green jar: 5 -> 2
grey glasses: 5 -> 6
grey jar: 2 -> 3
════════════════
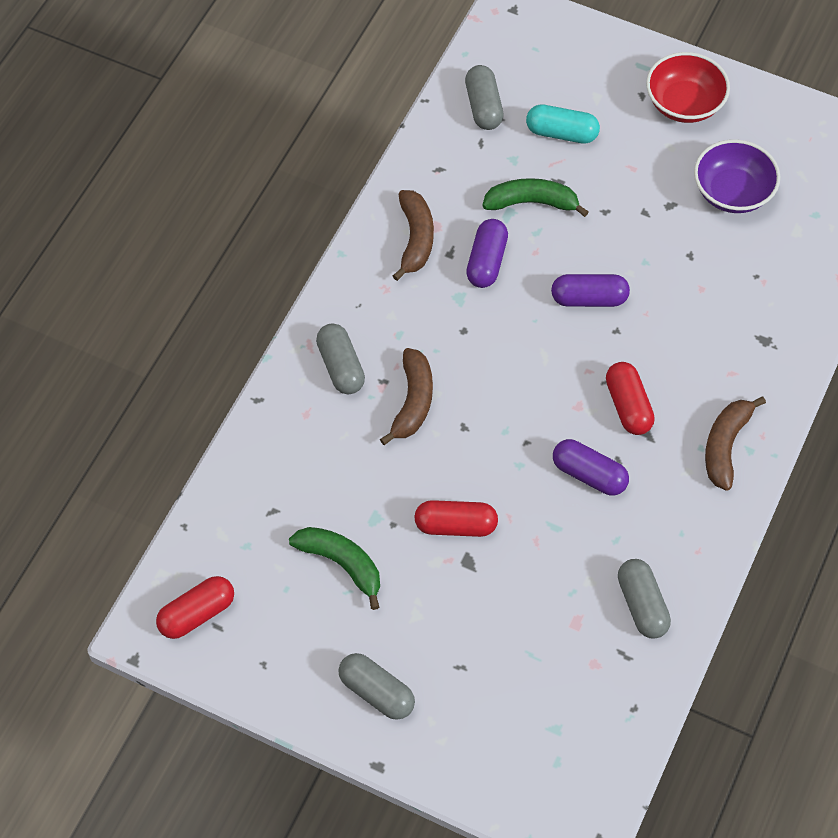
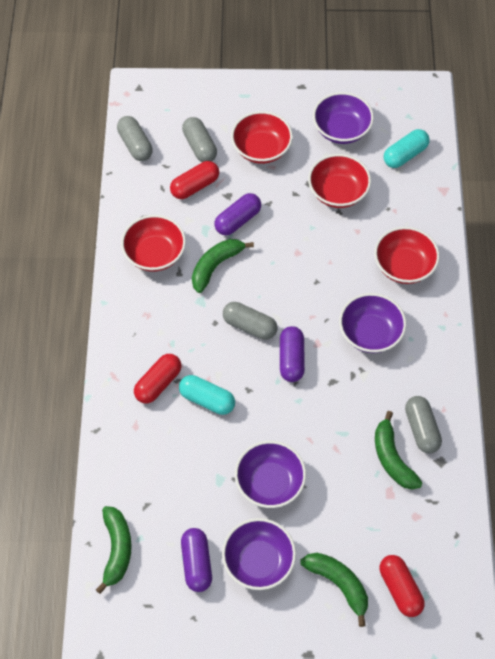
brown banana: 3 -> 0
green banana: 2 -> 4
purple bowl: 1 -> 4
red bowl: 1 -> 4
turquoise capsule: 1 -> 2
════════════════
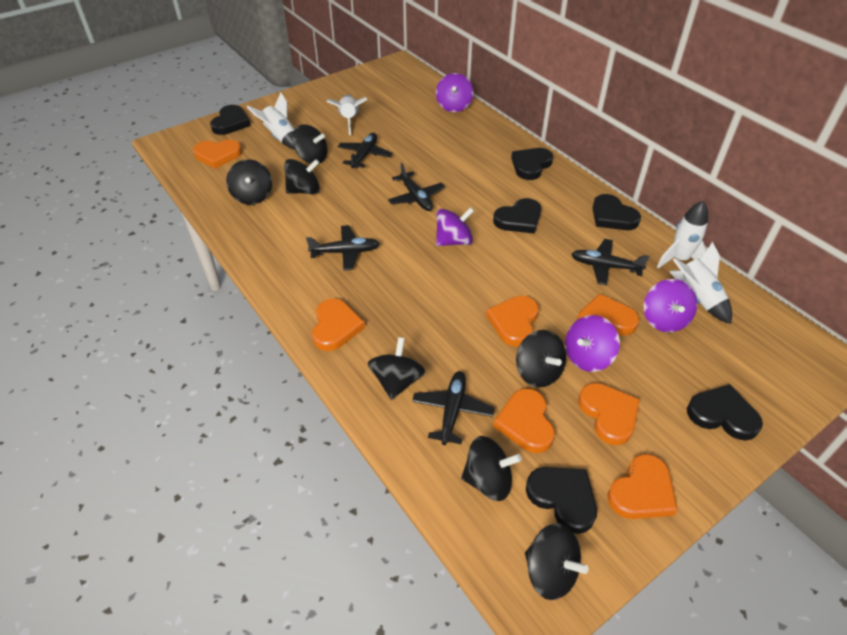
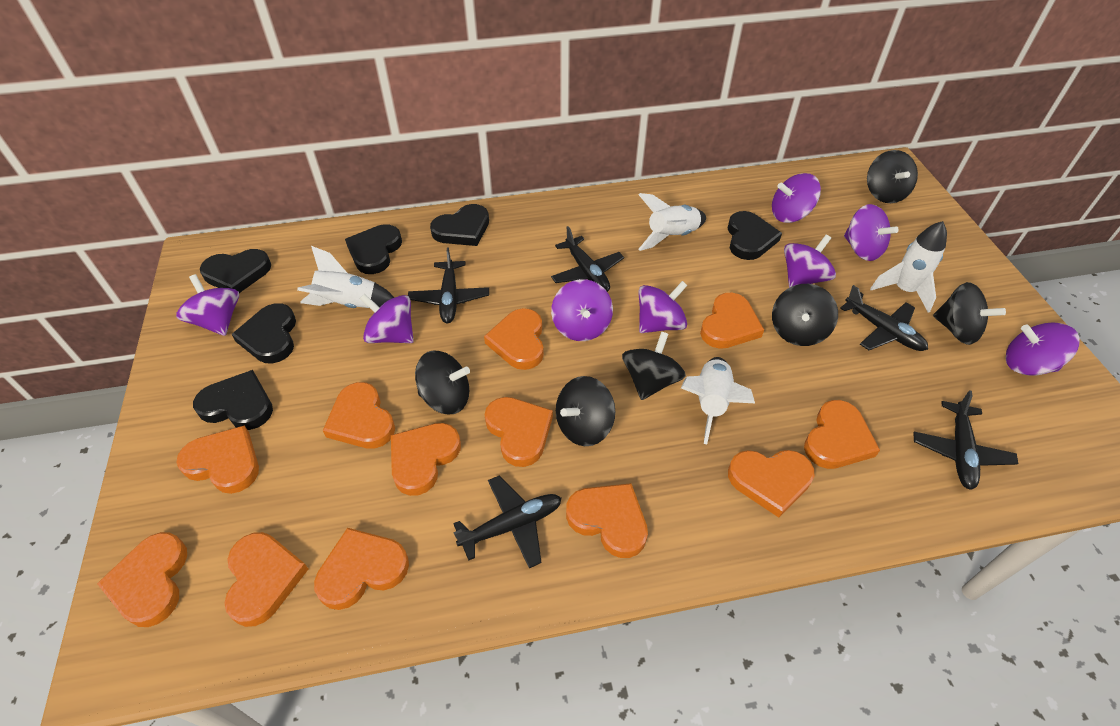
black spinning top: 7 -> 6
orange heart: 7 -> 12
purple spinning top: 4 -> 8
════════════════
### How to complete this task
From the entries above, write out only the lines starting at the line that holds "brown banana: 3 -> 0" and ending at the line that holds "turquoise capsule: 1 -> 2", keeping both and matching them exactly.

### Solution
brown banana: 3 -> 0
green banana: 2 -> 4
purple bowl: 1 -> 4
red bowl: 1 -> 4
turquoise capsule: 1 -> 2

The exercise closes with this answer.